Set down the data below exactly; pictures stay out.

* _Data segment_
※

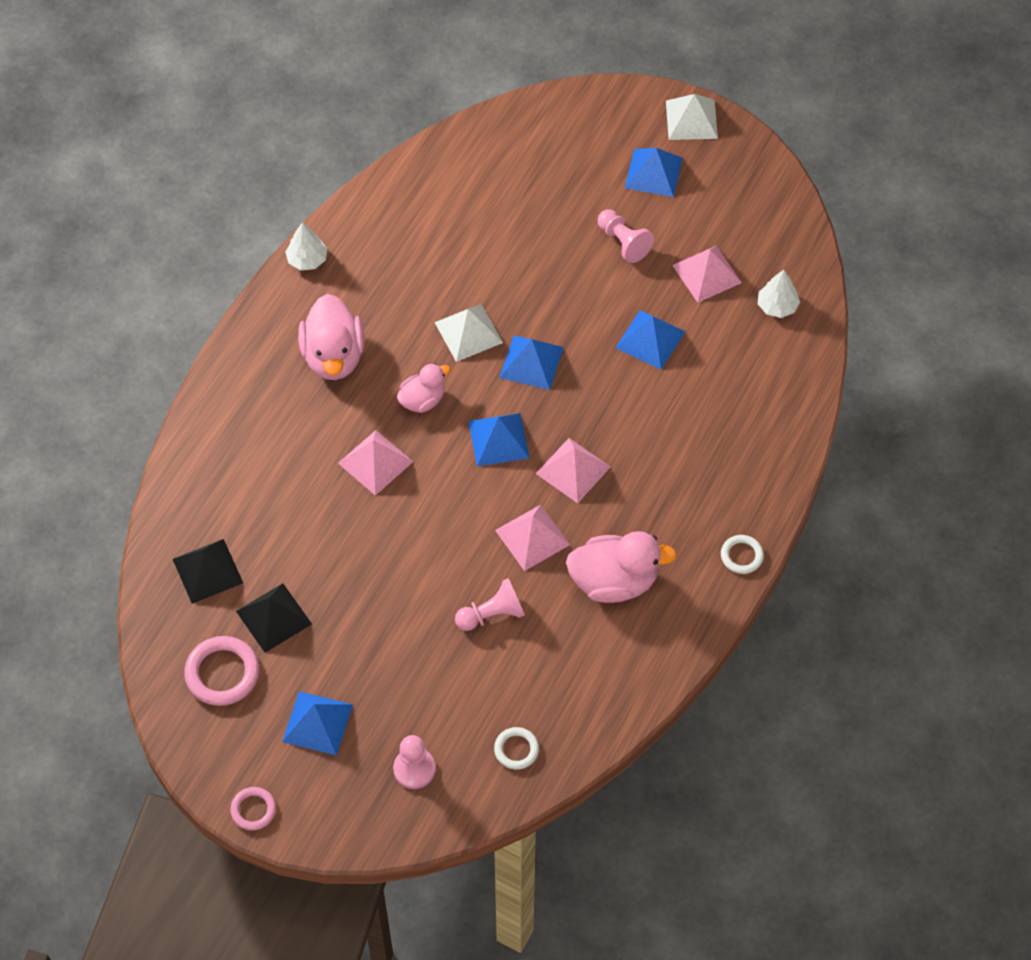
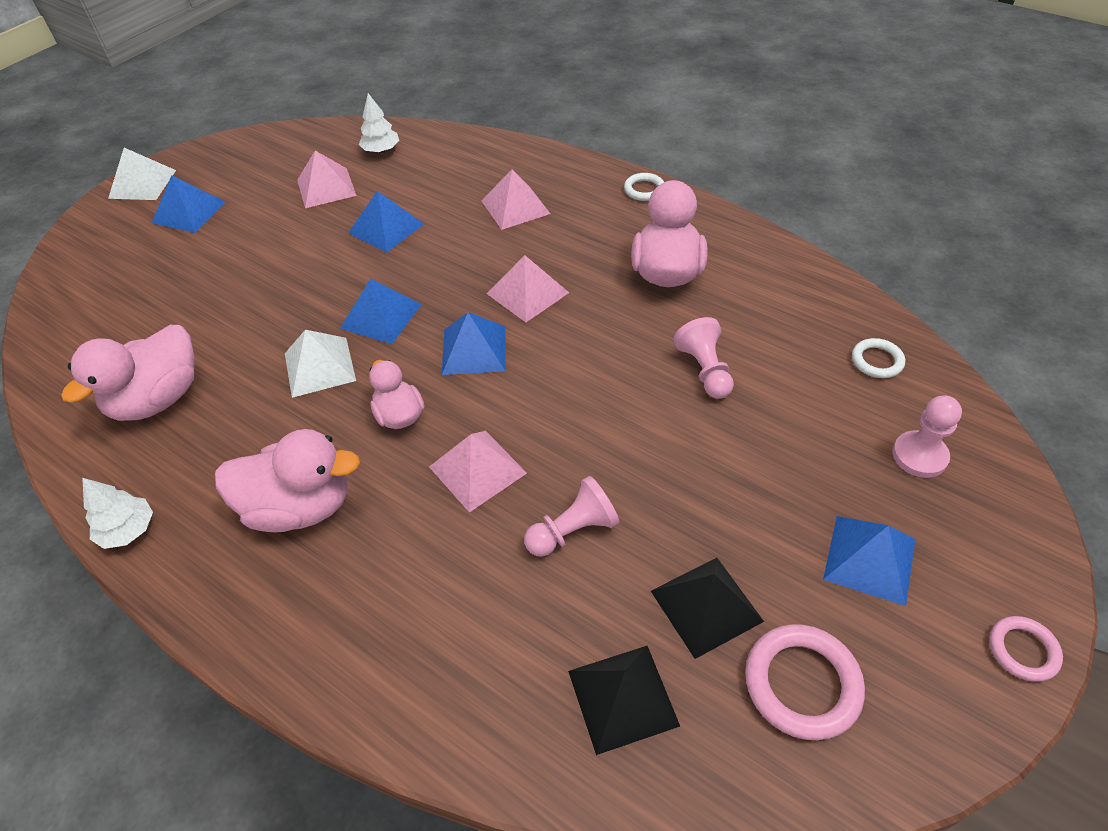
camera: 80 degrees left, 10 degrees down
pink pyramid [495,505,570,571] -> pink pyramid moved to [481,169,551,230]
pink pawn [598,209,654,263] -> pink pawn moved to [524,476,619,557]
none -> pink duck [61,325,195,421]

※

* _Written response_
camera: 80 degrees left, 10 degrees down
pink pyramid [495,505,570,571] -> pink pyramid moved to [481,169,551,230]
pink pawn [598,209,654,263] -> pink pawn moved to [524,476,619,557]
none -> pink duck [61,325,195,421]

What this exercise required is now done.